YOUR ASSIGNMENT
Would you please return the lines of the entries below starting at the line that has "building: [337,202,417,278] -> none" and ending at the line that has "building: [289,570,326,604] ->", both included, exactly as they are?

DATA TO USE
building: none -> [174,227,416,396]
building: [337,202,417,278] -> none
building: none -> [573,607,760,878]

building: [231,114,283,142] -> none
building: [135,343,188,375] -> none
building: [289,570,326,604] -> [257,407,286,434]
* * *
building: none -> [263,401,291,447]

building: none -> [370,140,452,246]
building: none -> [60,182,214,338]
* * *
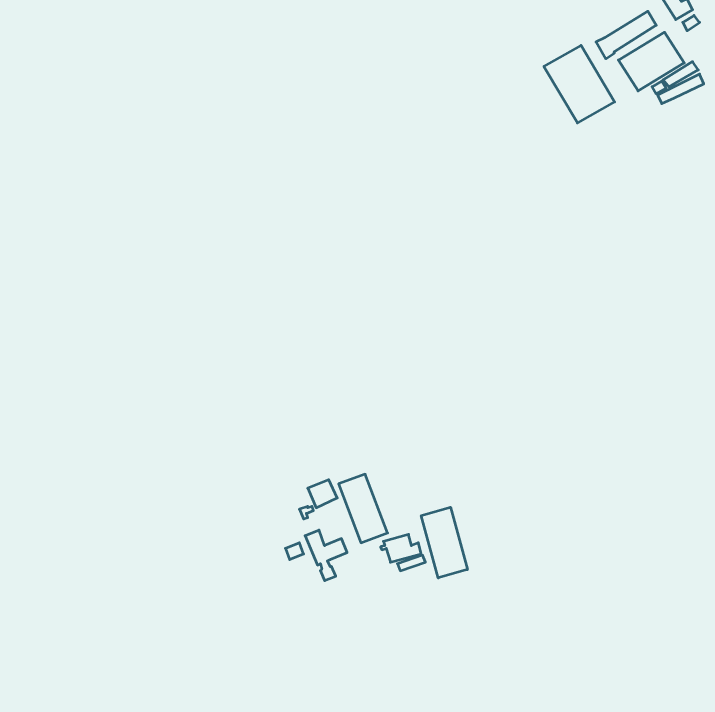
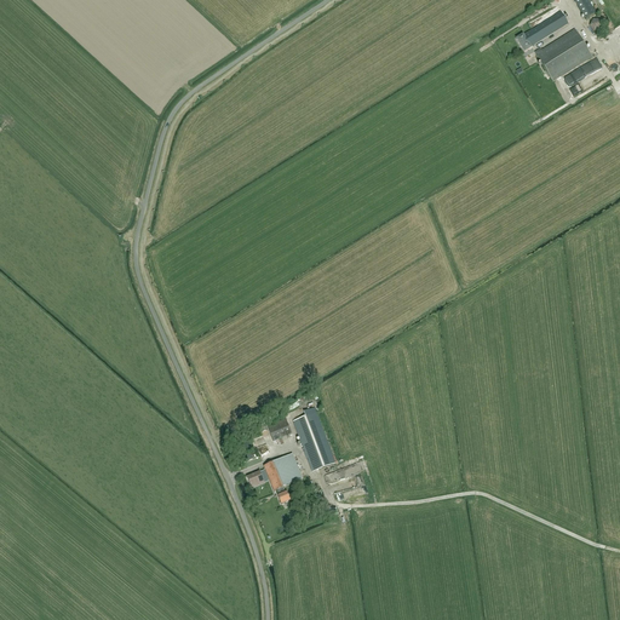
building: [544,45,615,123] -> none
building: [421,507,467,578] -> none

TASK RESPONSE
building: [337,202,417,278] -> none
building: none -> [573,607,760,878]

building: [231,114,283,142] -> none
building: [135,343,188,375] -> none
building: [289,570,326,604] -> [257,407,286,434]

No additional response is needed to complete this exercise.